= TO DO =
Take each line in the entries below that holds "none" and show it.

(Beginning of DATA RECORDS)

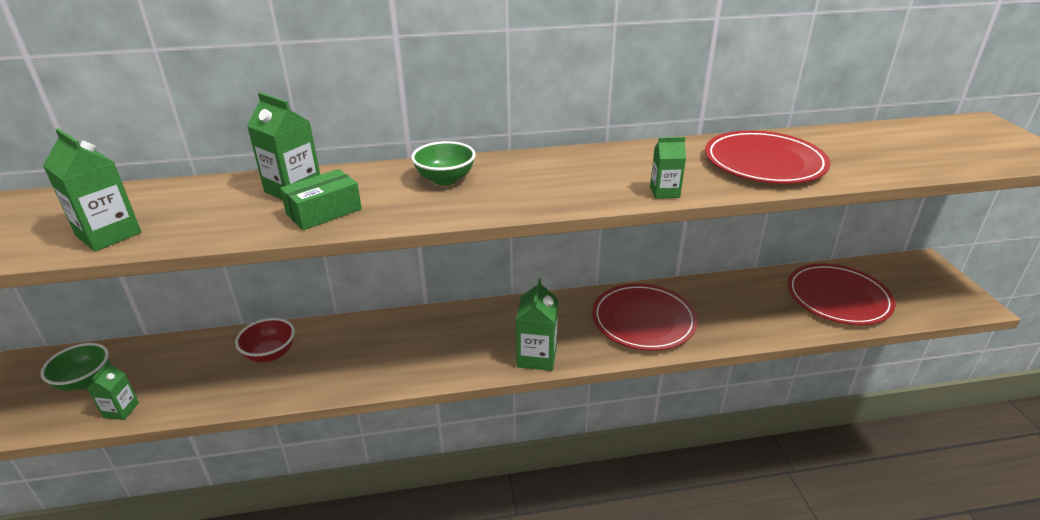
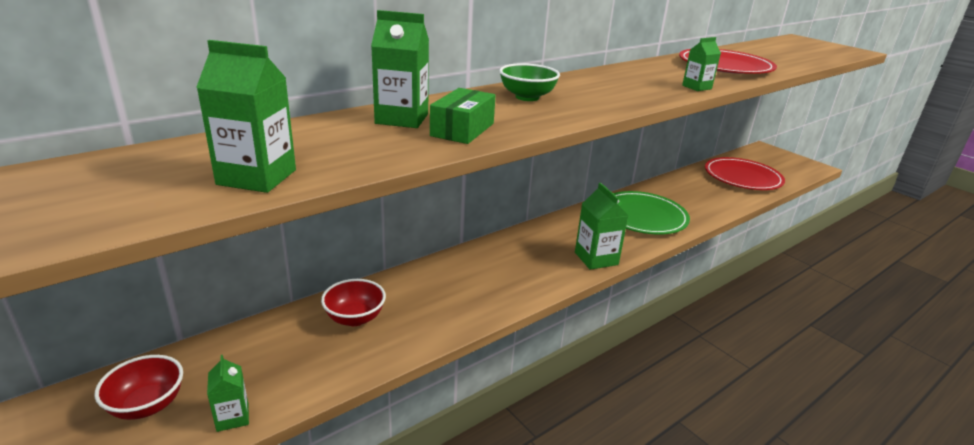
camera: 30 degrees left, 5 degrees down
(84, 381) = (147, 405): green bowl -> red bowl
(643, 320) = (643, 216): red plate -> green plate

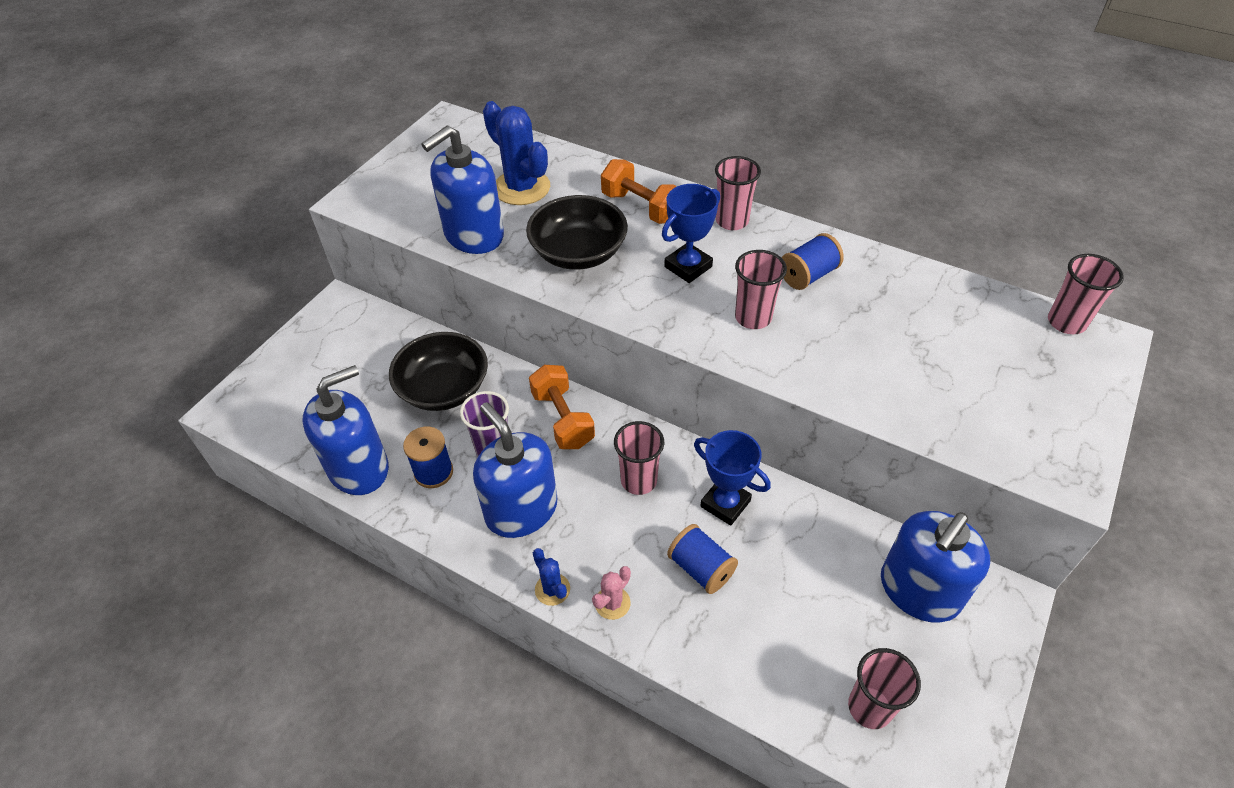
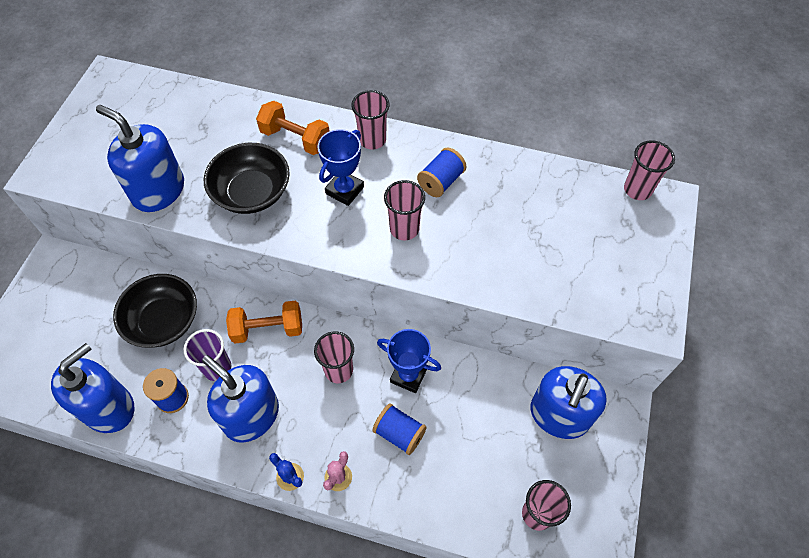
camera: 15 degrees left, 10 degrees up
(473, 235) = (158, 191): blue soap dispenser -> blue soap dispenser turned 90 degrees clockwise
(521, 188) = (190, 136): blue cactus -> none
(563, 419) = (268, 329): orange dumbbell -> orange dumbbell turned 60 degrees counterclockwise

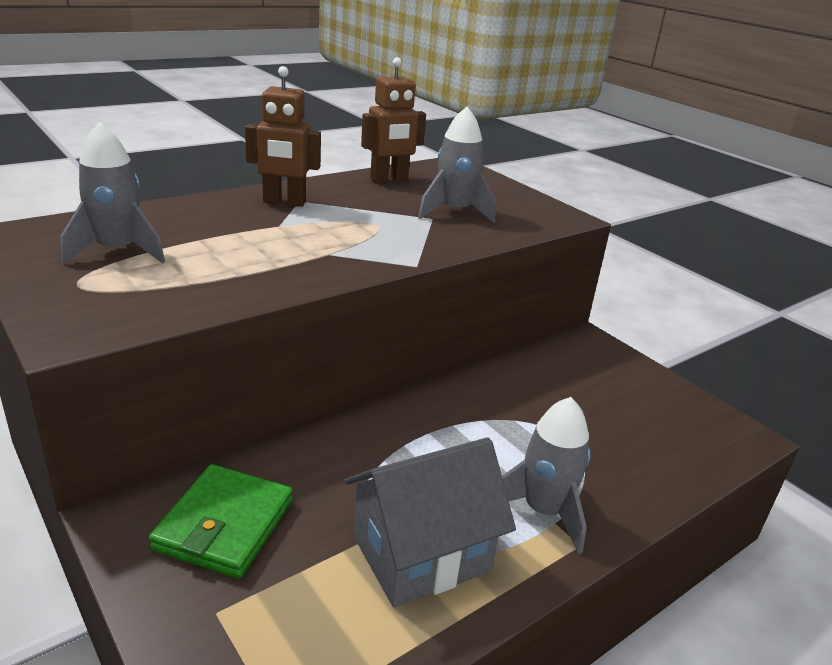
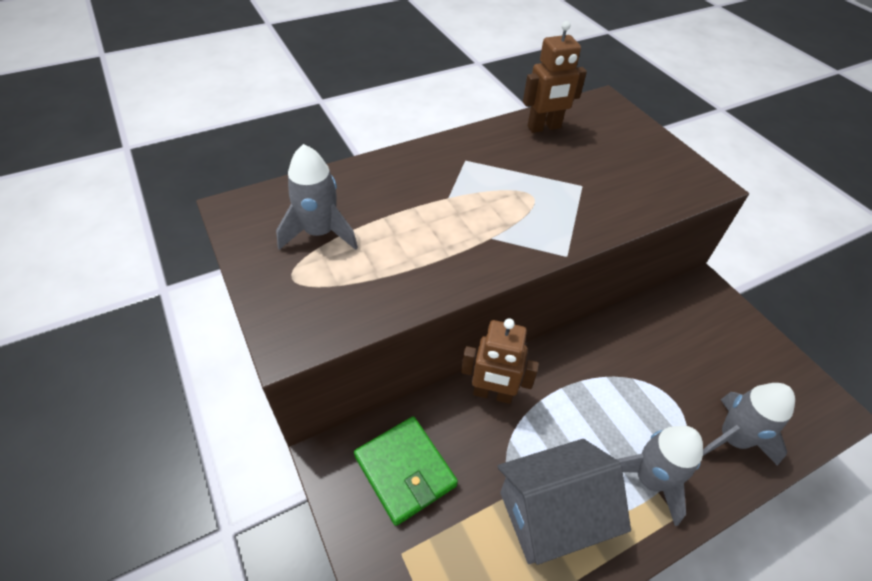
camera: 10 degrees right, 20 degrees up
(224, 524) = (405, 471): green wallet -> green wallet turned 60 degrees counterclockwise
(284, 202) = (452, 163): brown robot -> brown robot (492, 394)
(454, 212) = (602, 176): grey rocket -> grey rocket (732, 438)

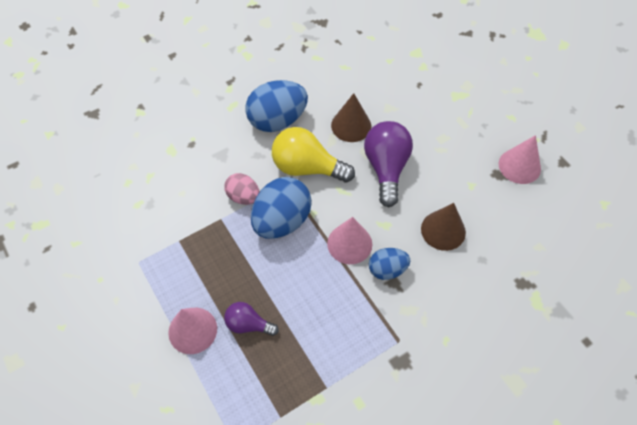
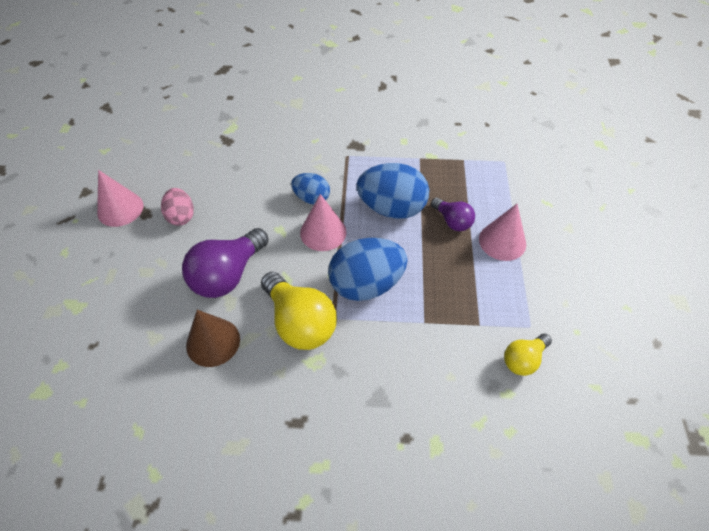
camera: 145 degrees left, 5 degrees down
(135, 233) = (523, 360): none -> yellow light bulb
(243, 197) = (387, 331): pink egg -> pink egg (181, 216)
(277, 120) = (283, 403): blue egg -> blue egg (392, 208)
(443, 230) = (240, 199): brown cone -> none

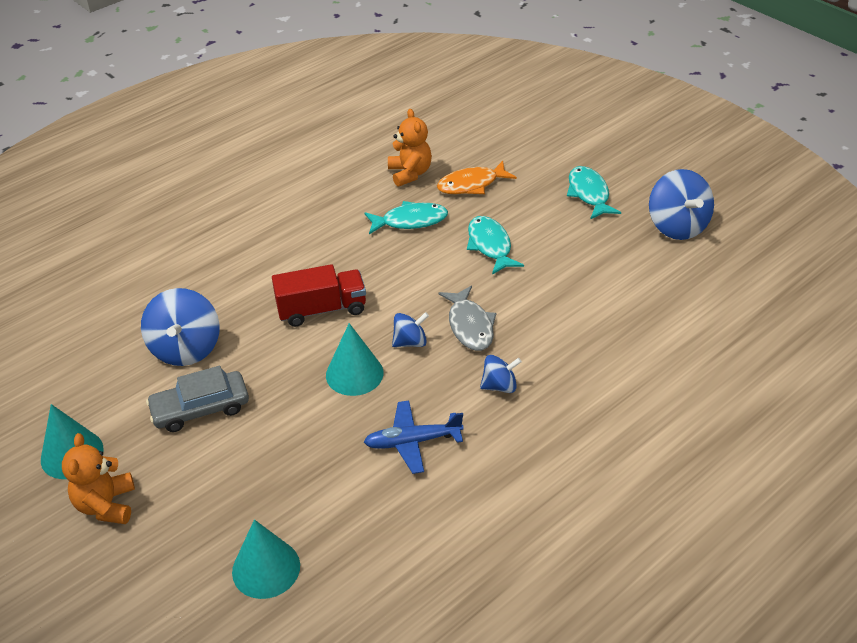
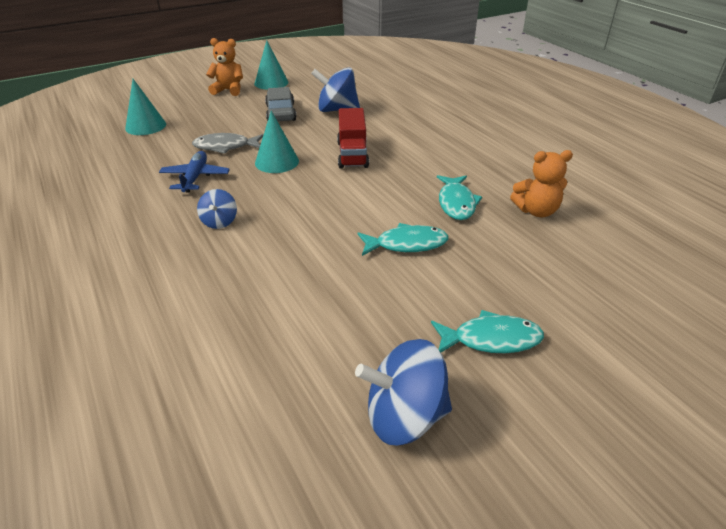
camera: 100 degrees right, 5 degrees down
(410, 342) = (296, 187): blue spinning top -> none
(470, 326) = (299, 217): grey fish -> grey fish (225, 147)
(471, 185) = (515, 247): orange fish -> none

(End of DATA RECORDS)

= SOLUTION TO THIS EXERCISE =
(521, 188) = (190, 136): blue cactus -> none
(135, 233) = (523, 360): none -> yellow light bulb
(443, 230) = (240, 199): brown cone -> none
(410, 342) = (296, 187): blue spinning top -> none
(471, 185) = (515, 247): orange fish -> none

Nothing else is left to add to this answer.